> Task prompt
Please copy exactly the lines from the one containing "C204: 1.5uF (plus" to the end of the entries, both included, and nothing else. Omit every picture.

===== Data supplied

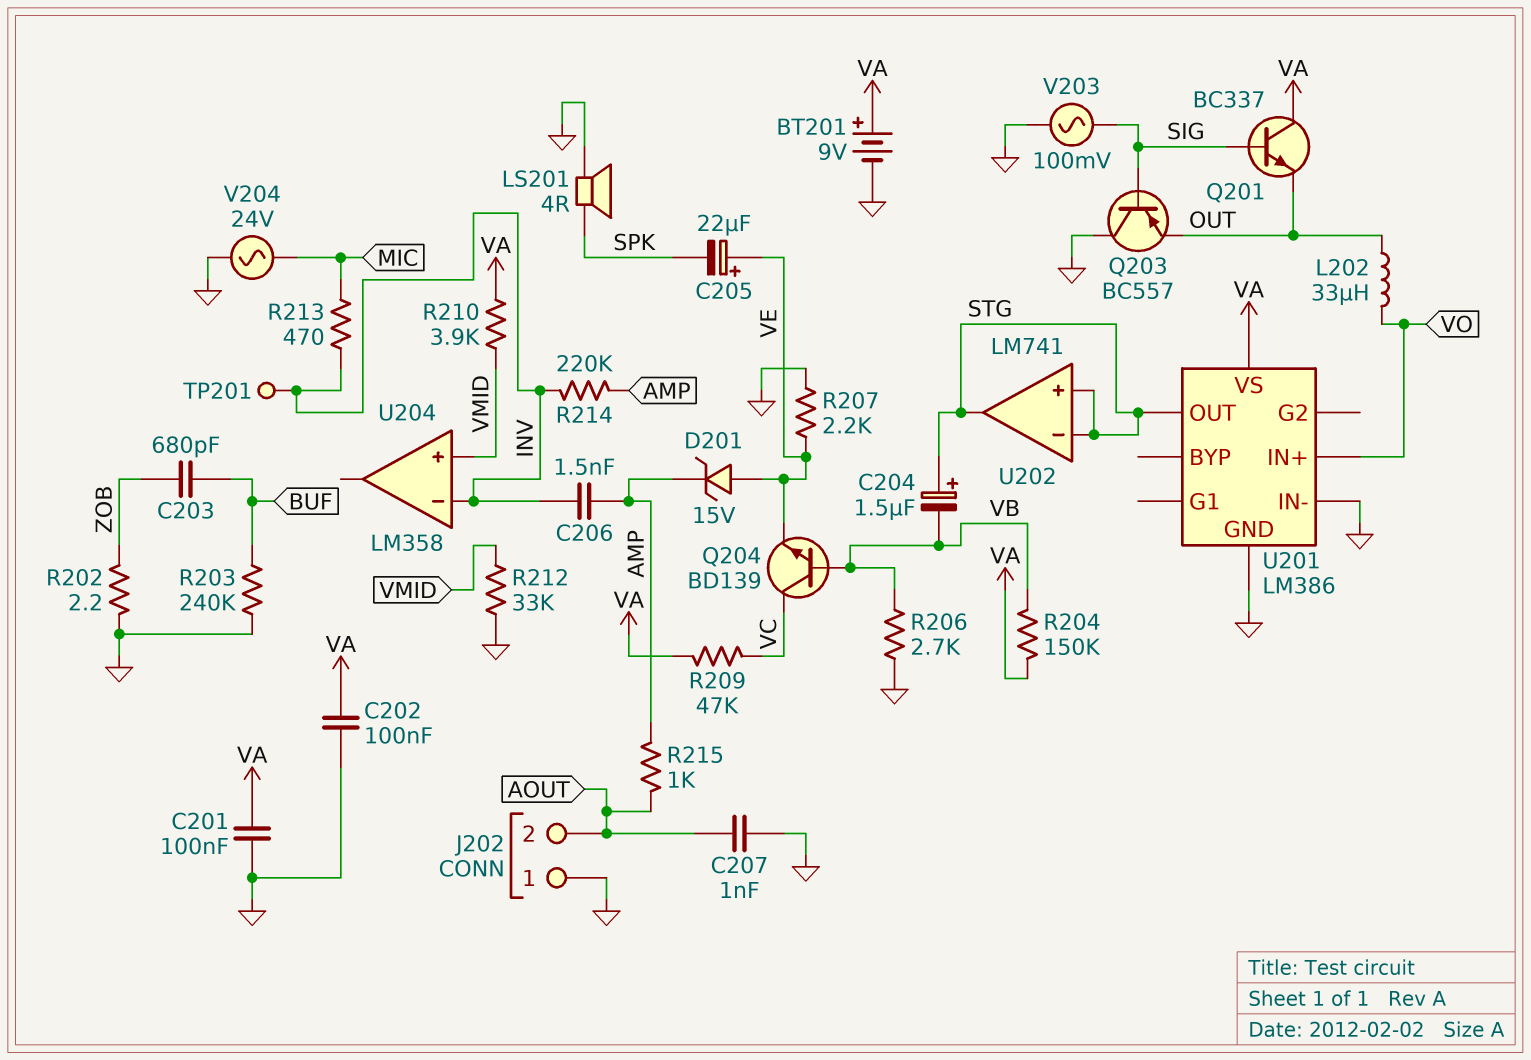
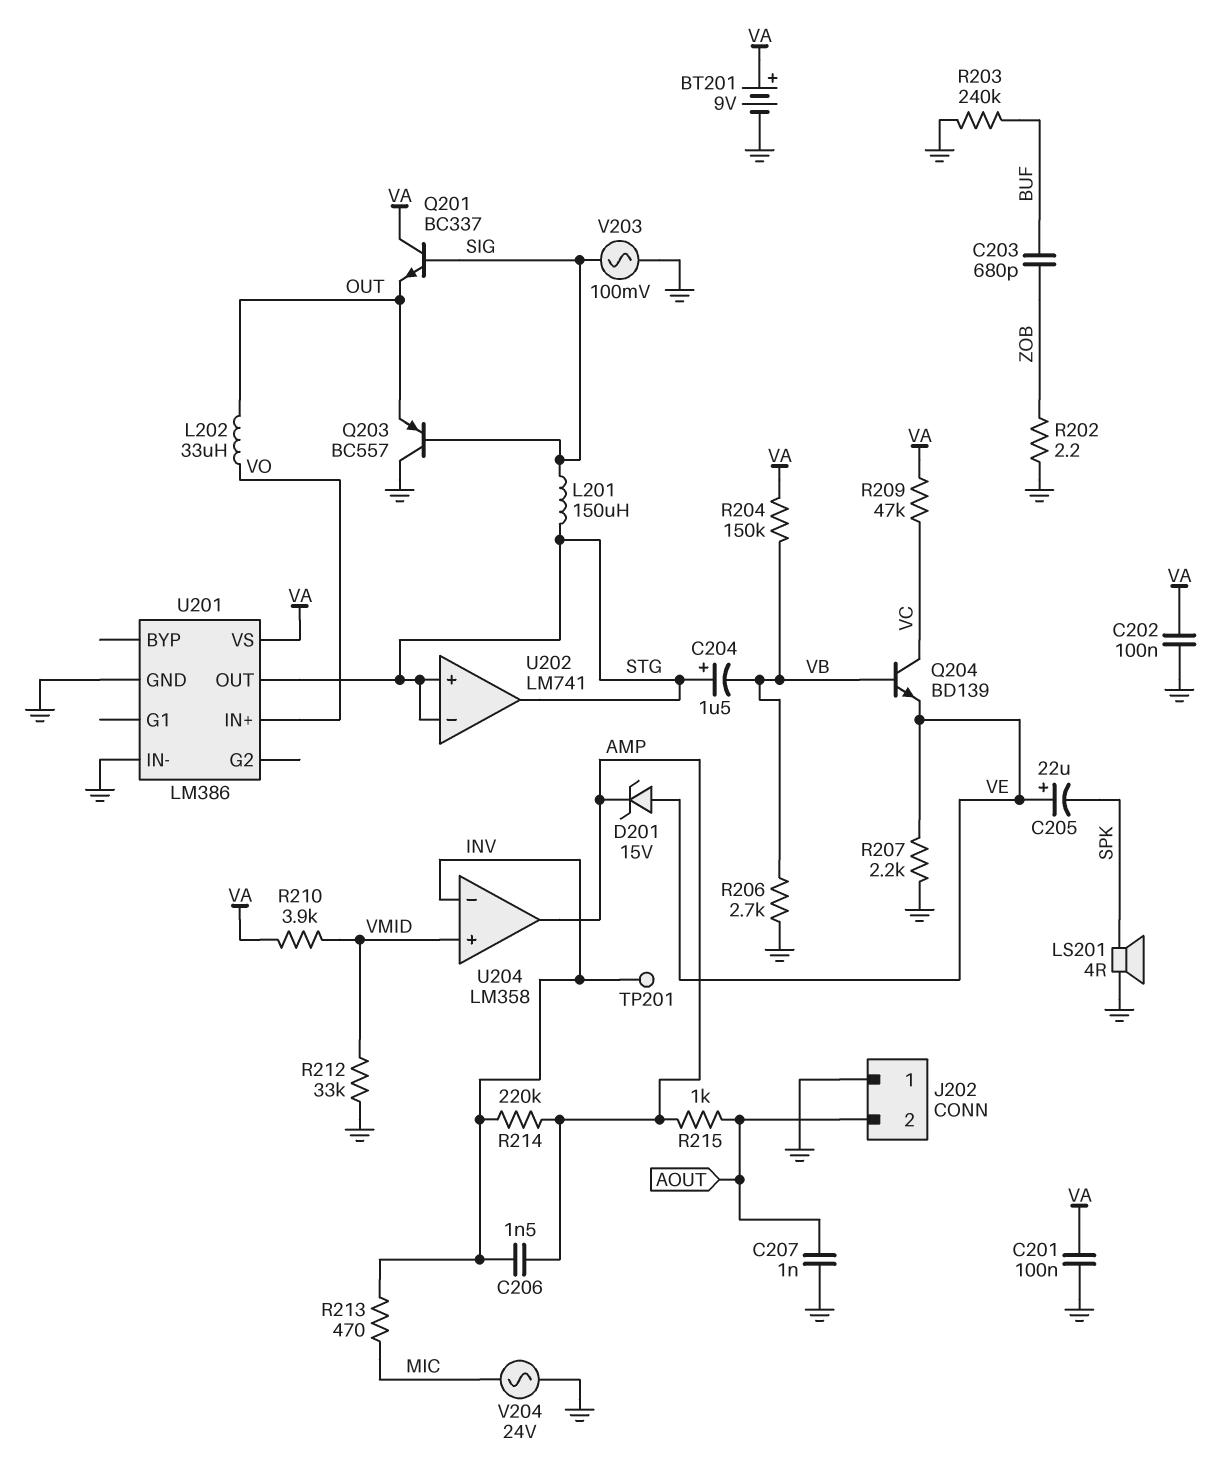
L201: none -> 150uH (SIG, STG)
U204 pin out: none -> AMP

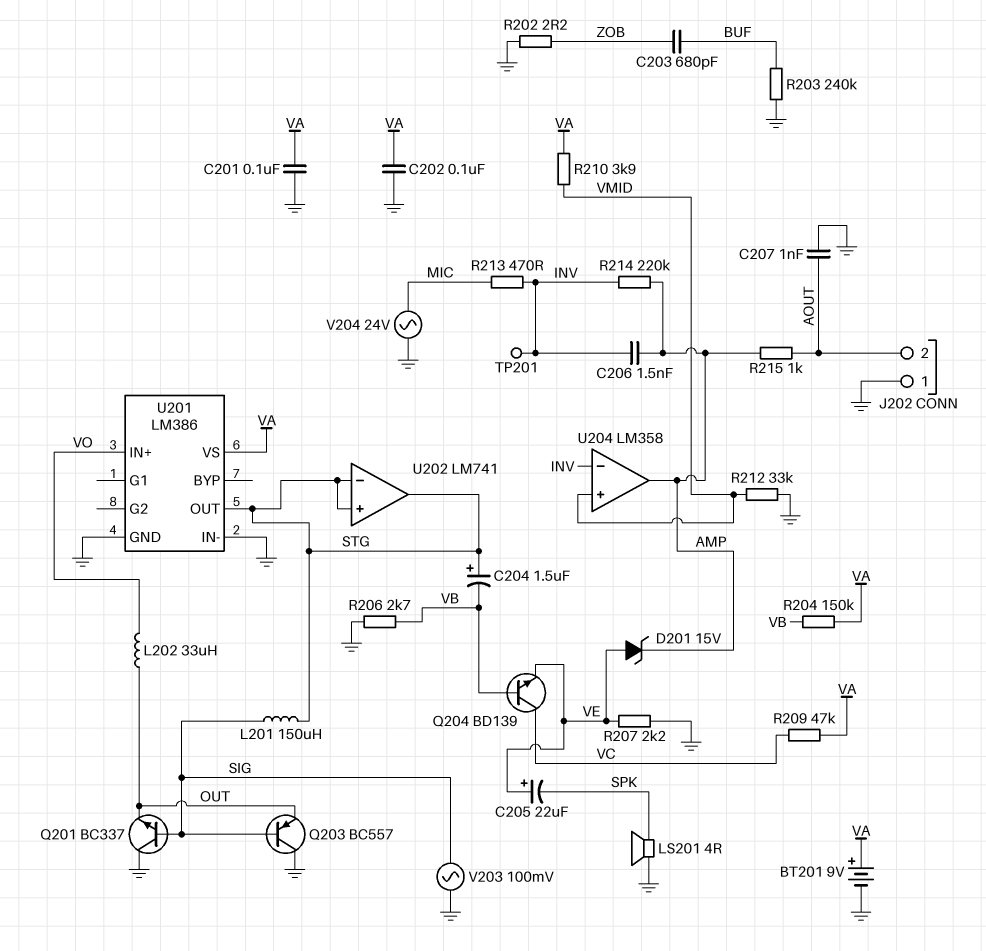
Q201: NPN BC337 (B SIG, C VA, E OUT) -> NPN BC337 (B SIG, C GND, E OUT)

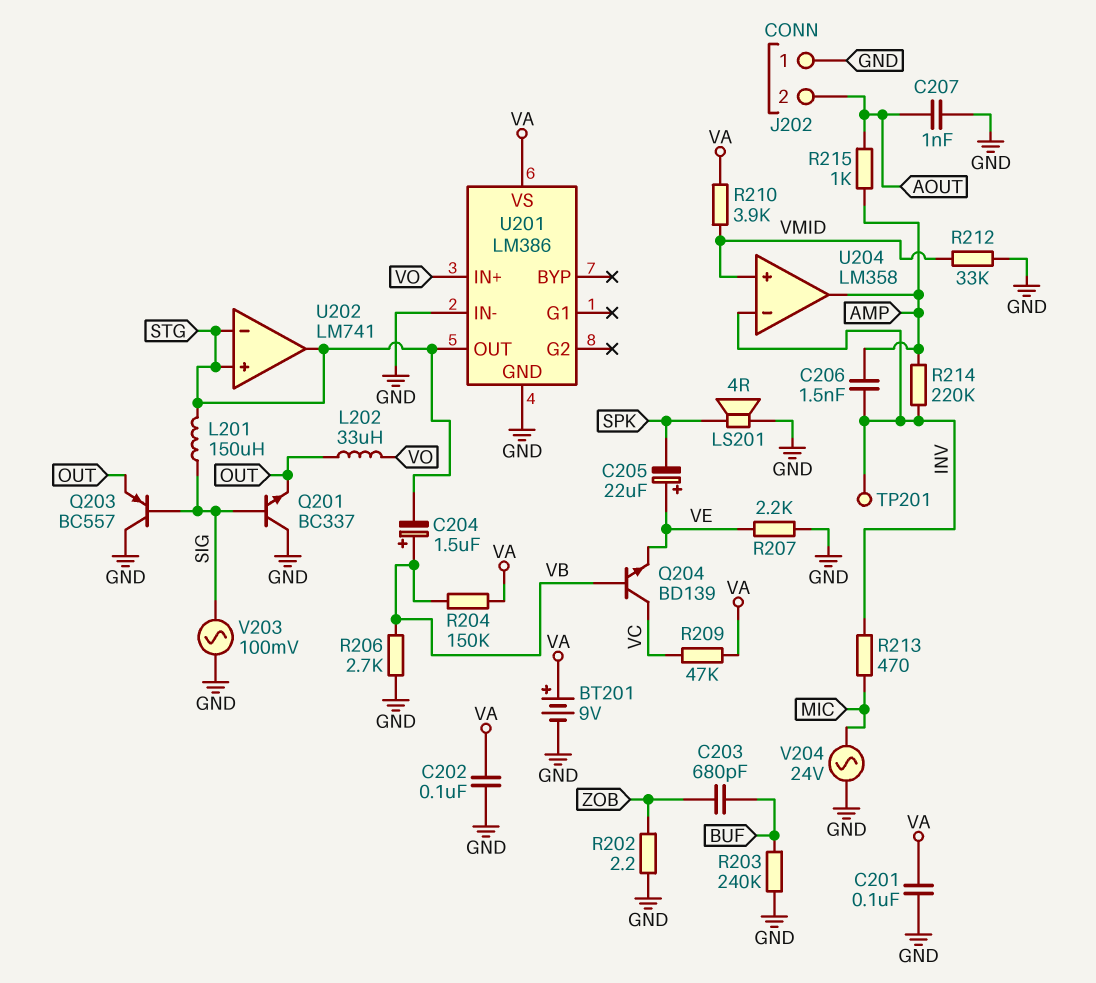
C204: 1.5uF (plus STG, minus VB) -> 1.5uF (plus VB, minus STG)
D201: zener 15V (A VE, K AMP) -> none

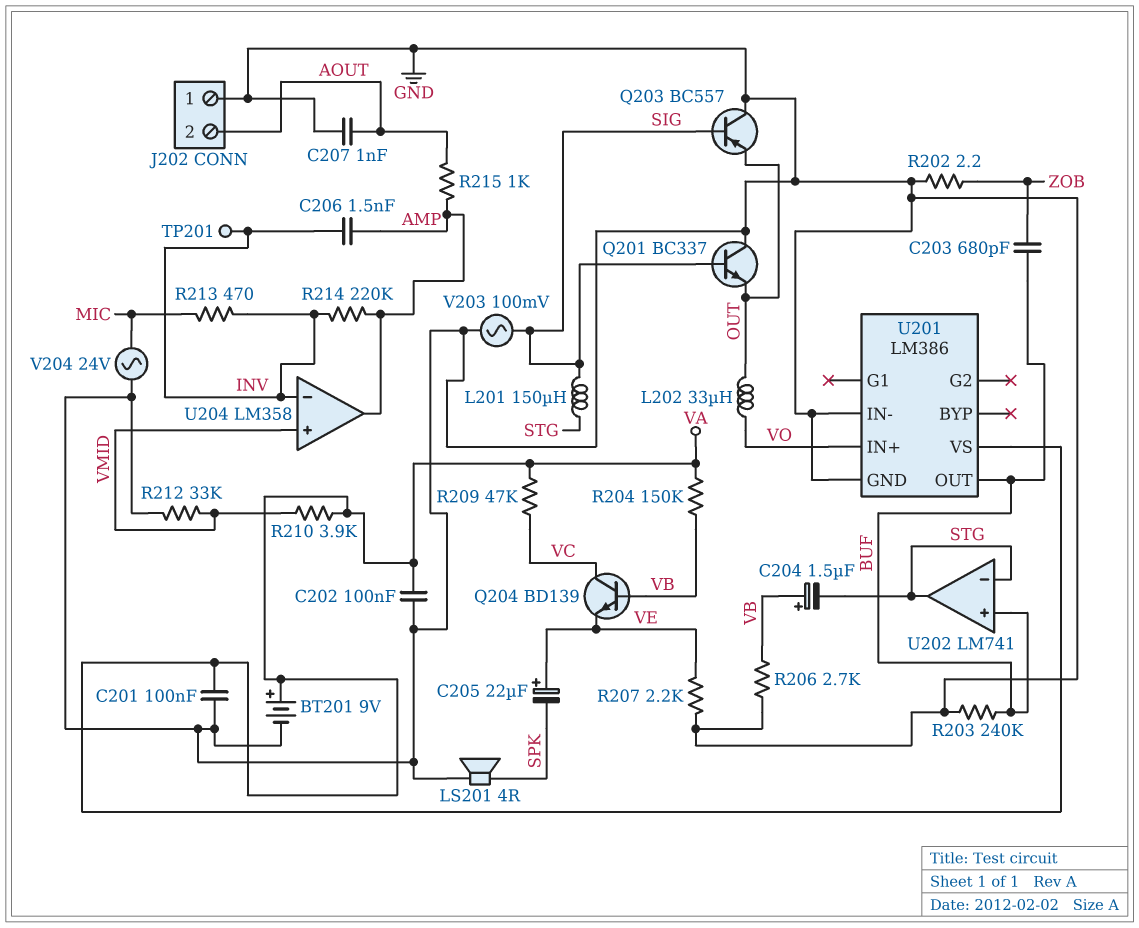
U201 pin OUT: STG -> BUF
U202 pin in+: STG -> BUF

==========

> Answer below
C204: 1.5uF (plus STG, minus VB) -> 1.5uF (plus VB, minus STG)
D201: zener 15V (A VE, K AMP) -> none

U201 pin OUT: STG -> BUF
U202 pin in+: STG -> BUF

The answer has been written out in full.